PROVIDED ENTRIES:
☆ ☆ ☆ ☆ ☆ ☆ ☆

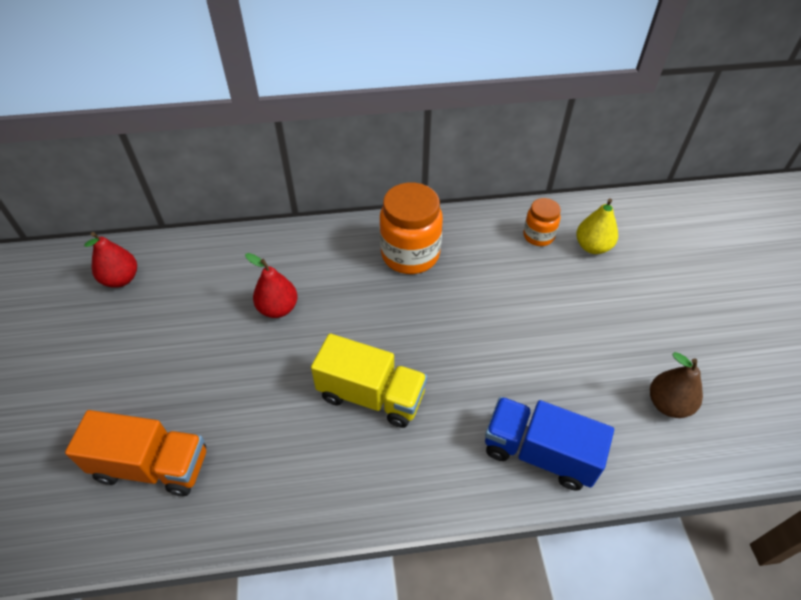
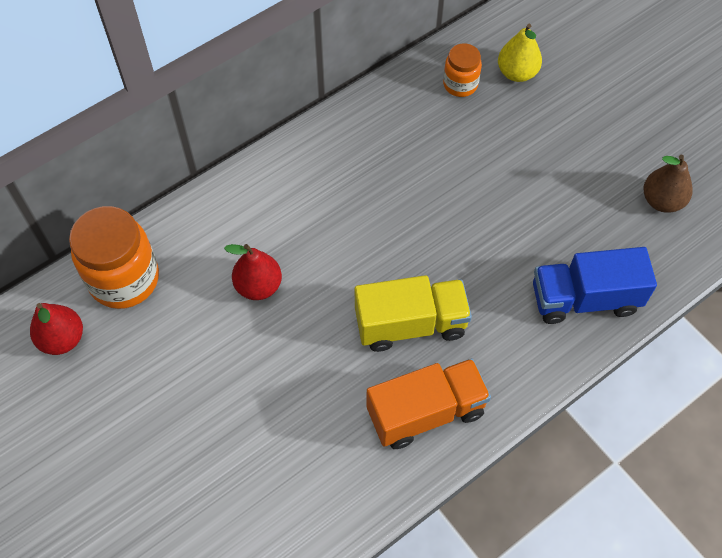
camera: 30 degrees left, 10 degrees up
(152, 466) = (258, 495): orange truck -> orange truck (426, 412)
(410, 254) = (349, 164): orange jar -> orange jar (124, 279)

☆ ☆ ☆ ☆ ☆ ☆ ☆

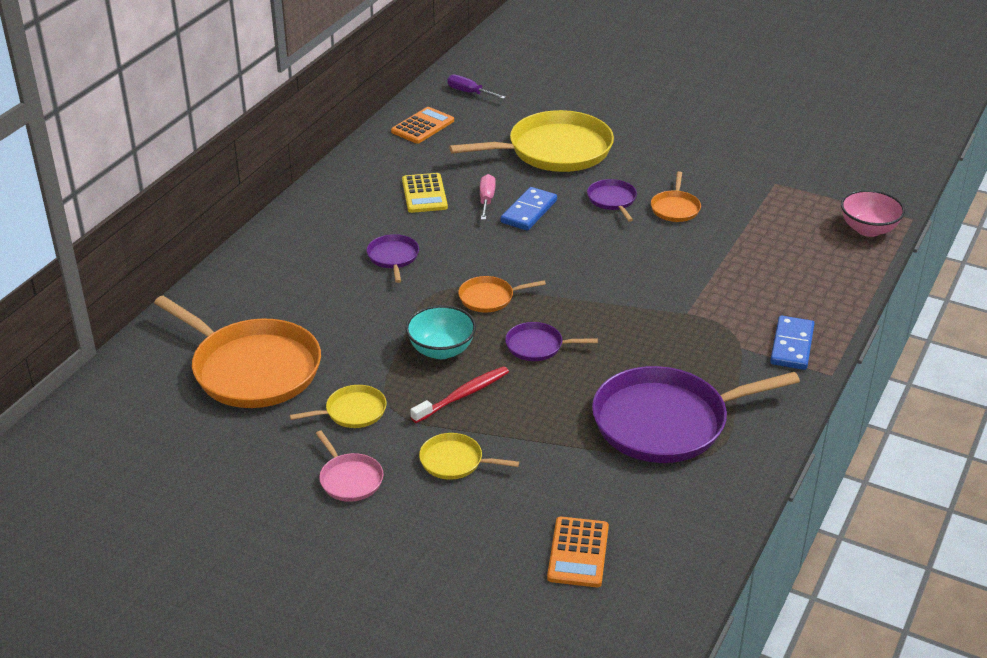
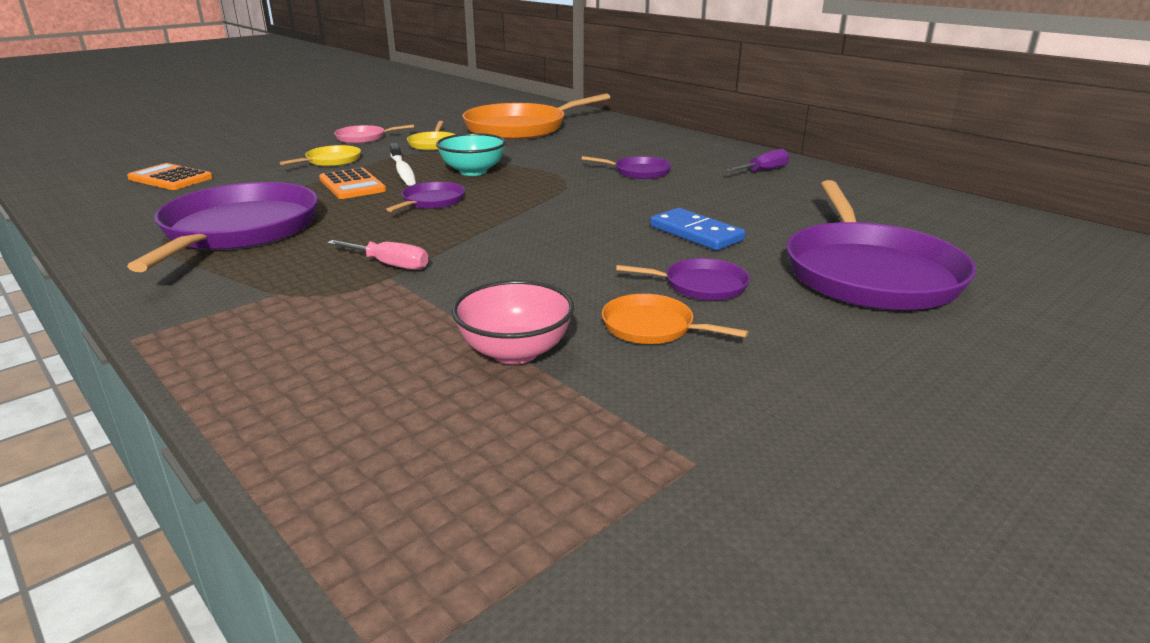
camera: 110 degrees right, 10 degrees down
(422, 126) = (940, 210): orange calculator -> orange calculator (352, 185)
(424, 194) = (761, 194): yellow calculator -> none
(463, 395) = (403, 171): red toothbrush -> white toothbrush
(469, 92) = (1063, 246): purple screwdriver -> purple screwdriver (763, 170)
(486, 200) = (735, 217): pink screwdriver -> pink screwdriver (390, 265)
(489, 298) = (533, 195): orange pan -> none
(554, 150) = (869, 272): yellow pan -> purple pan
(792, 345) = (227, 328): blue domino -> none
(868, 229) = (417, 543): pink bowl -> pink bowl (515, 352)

☆ ☆ ☆ ☆ ☆ ☆ ☆

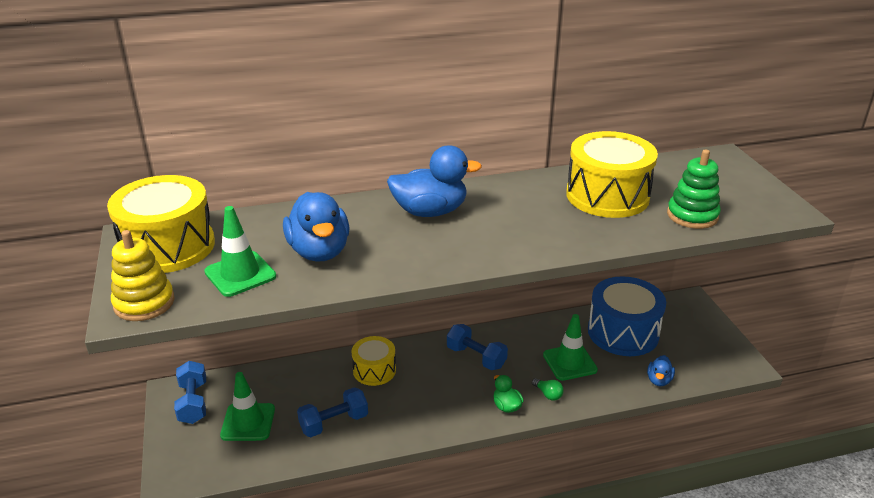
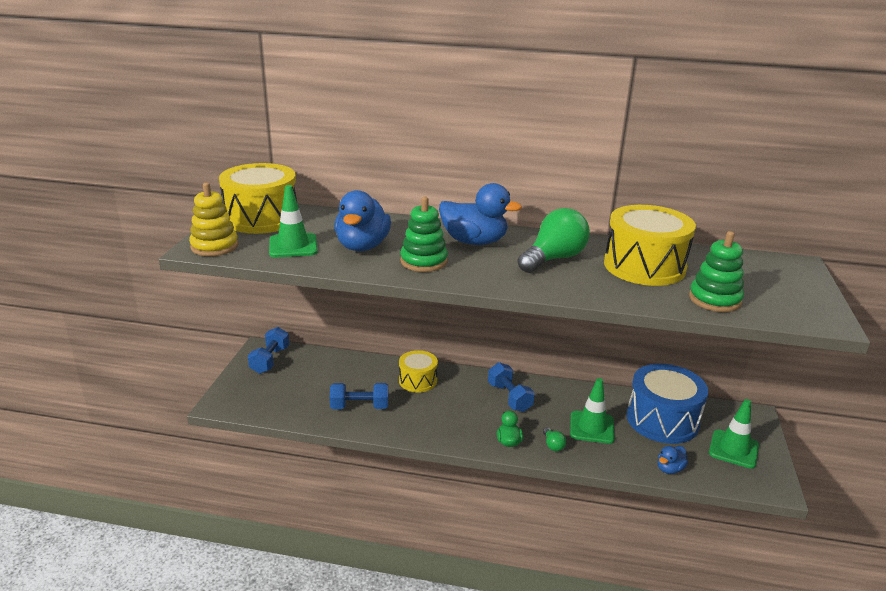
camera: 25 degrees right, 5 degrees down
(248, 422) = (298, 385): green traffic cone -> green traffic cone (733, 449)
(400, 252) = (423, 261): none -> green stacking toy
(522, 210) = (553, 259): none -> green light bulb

☆ ☆ ☆ ☆ ☆ ☆ ☆

PROBLEM:
Check each line of the material for the word "green". Copy the ones that have it.

YOUR SOLUTION:
(248, 422) = (298, 385): green traffic cone -> green traffic cone (733, 449)
(400, 252) = (423, 261): none -> green stacking toy
(522, 210) = (553, 259): none -> green light bulb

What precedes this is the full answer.